* [Activity] In the entries below, begin at the line with "R3: 15 (DGND, N5) -> none" and stop after the line with "SP1: speaker 32R"; output those lines exactly and omit the pictures.

* [Data under study]
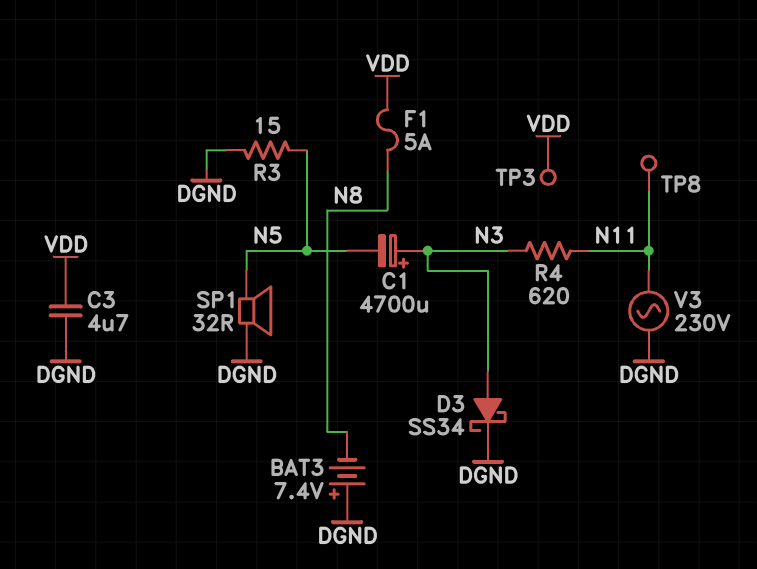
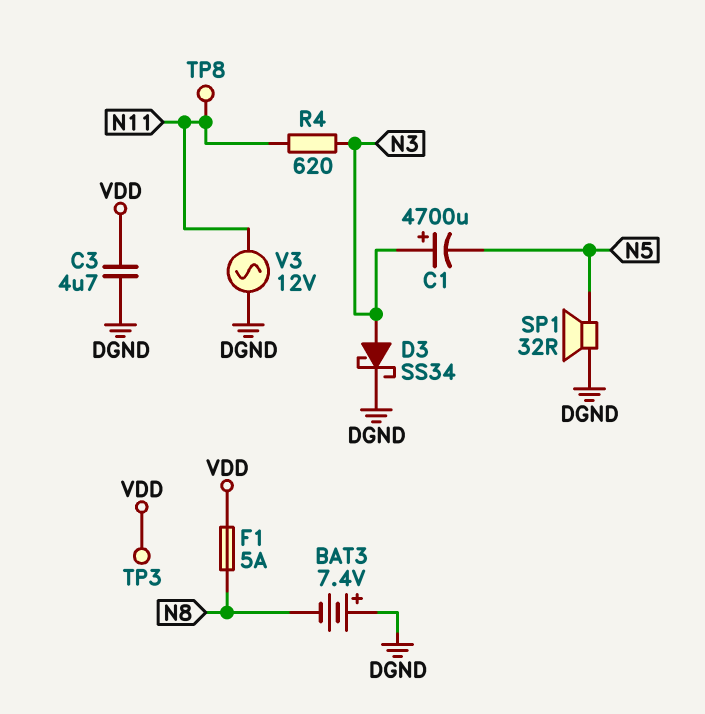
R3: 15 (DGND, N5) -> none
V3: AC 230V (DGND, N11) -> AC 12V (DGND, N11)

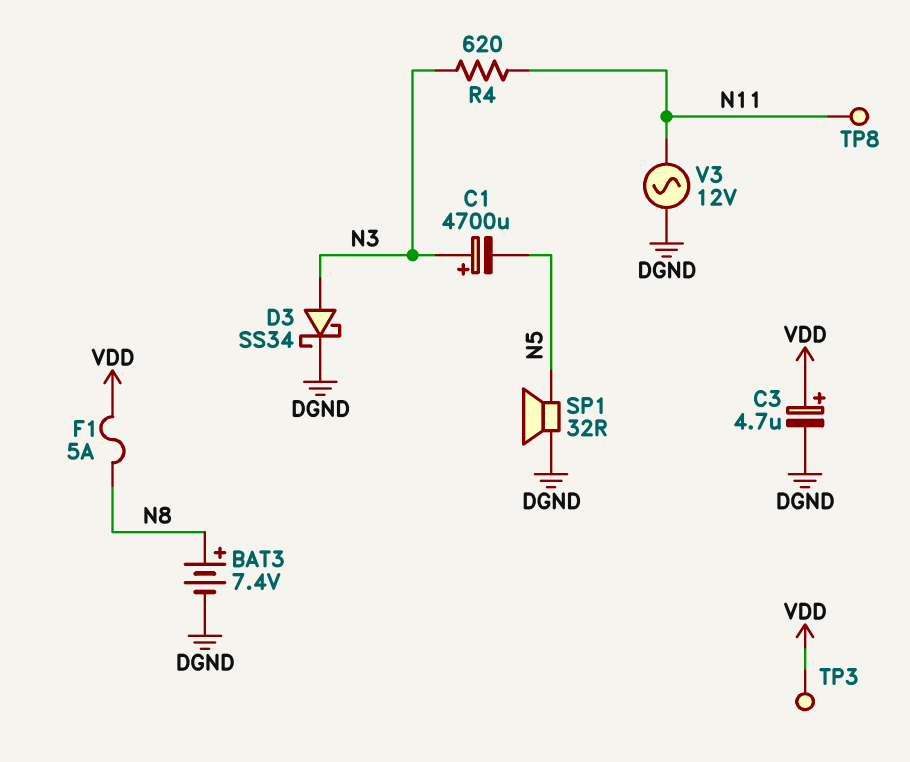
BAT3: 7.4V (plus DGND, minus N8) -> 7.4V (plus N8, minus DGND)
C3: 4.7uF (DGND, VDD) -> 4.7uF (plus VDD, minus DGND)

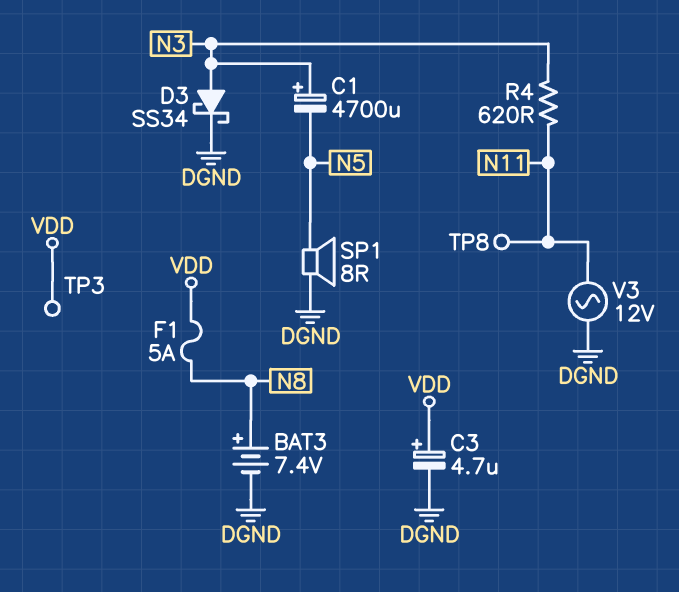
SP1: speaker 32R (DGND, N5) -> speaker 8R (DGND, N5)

--

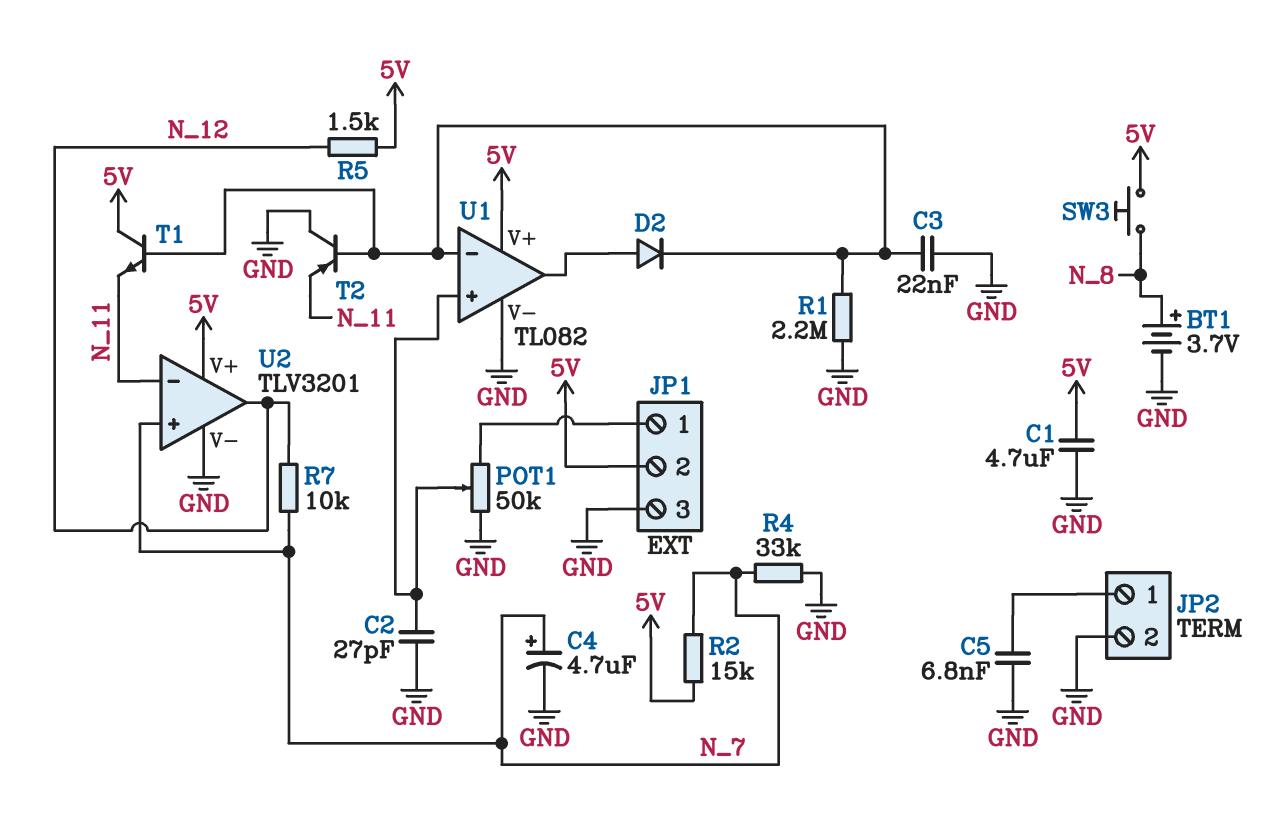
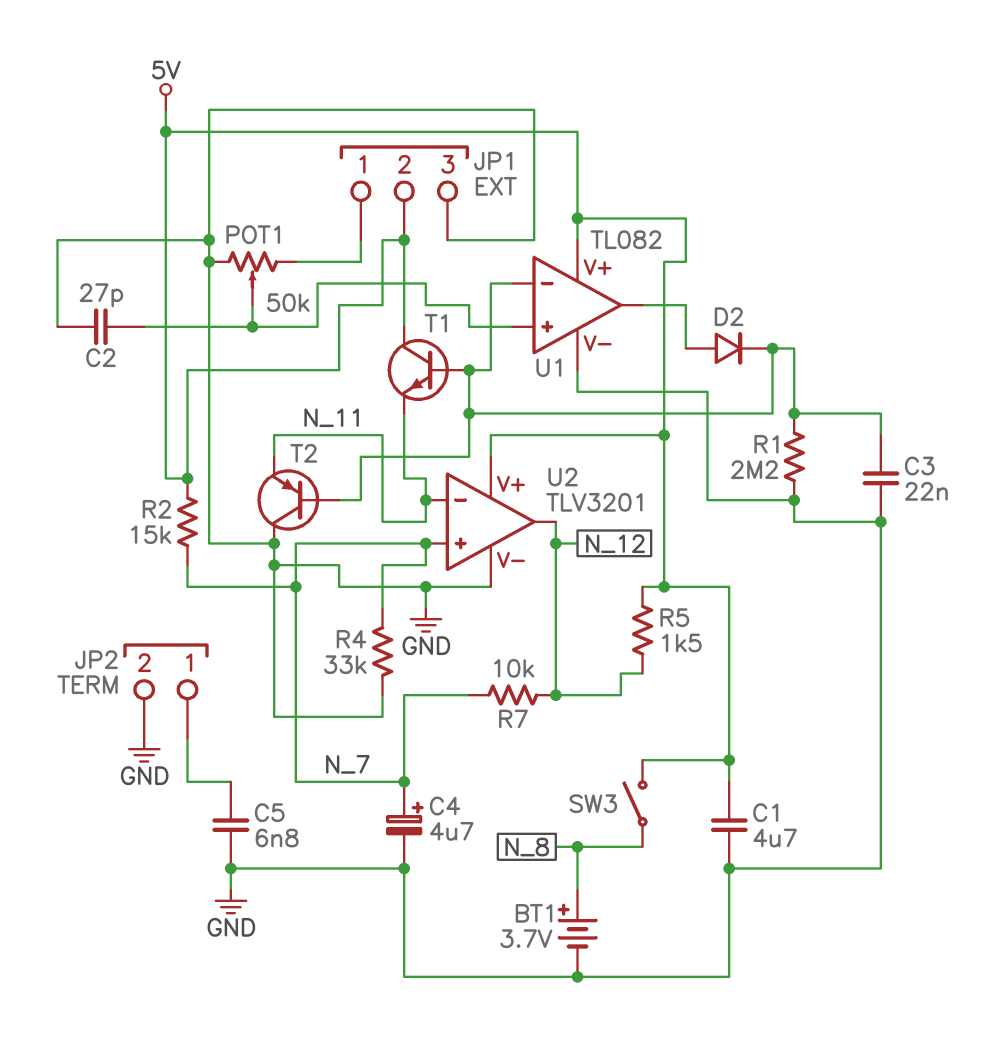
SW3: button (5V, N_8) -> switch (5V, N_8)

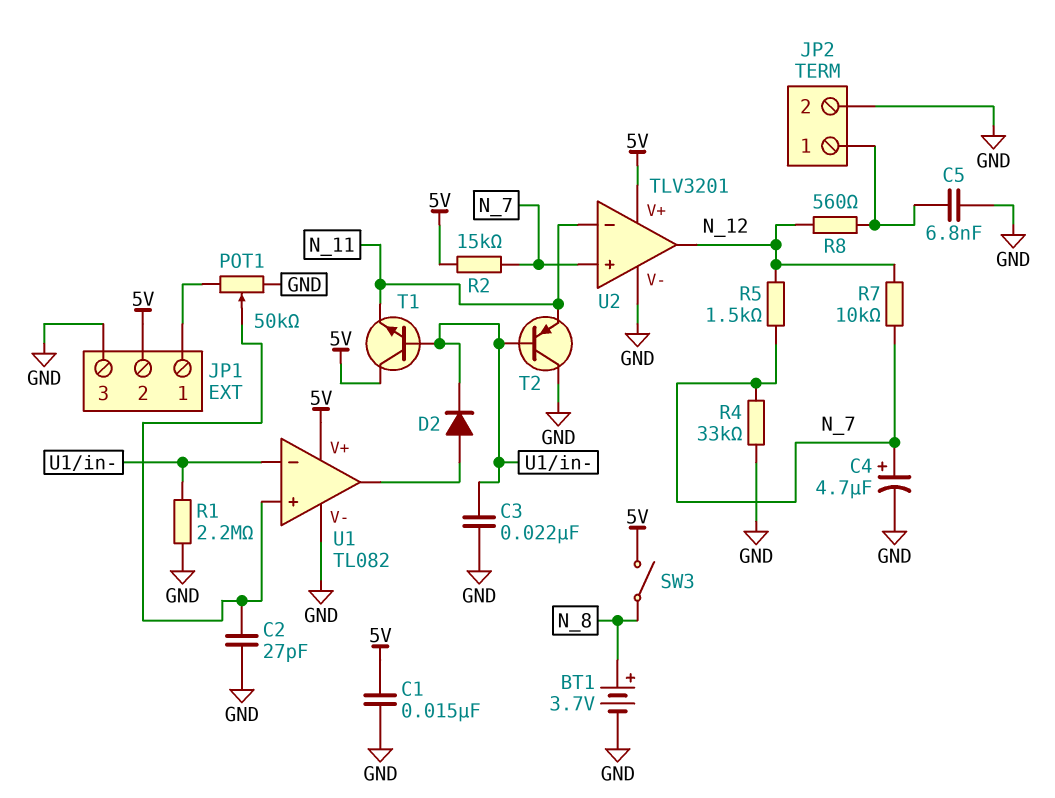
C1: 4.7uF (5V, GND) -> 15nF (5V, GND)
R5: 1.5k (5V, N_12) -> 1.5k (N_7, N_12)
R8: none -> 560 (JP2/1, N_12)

* [Response to this exercise]
R3: 15 (DGND, N5) -> none
V3: AC 230V (DGND, N11) -> AC 12V (DGND, N11)

BAT3: 7.4V (plus DGND, minus N8) -> 7.4V (plus N8, minus DGND)
C3: 4.7uF (DGND, VDD) -> 4.7uF (plus VDD, minus DGND)

SP1: speaker 32R (DGND, N5) -> speaker 8R (DGND, N5)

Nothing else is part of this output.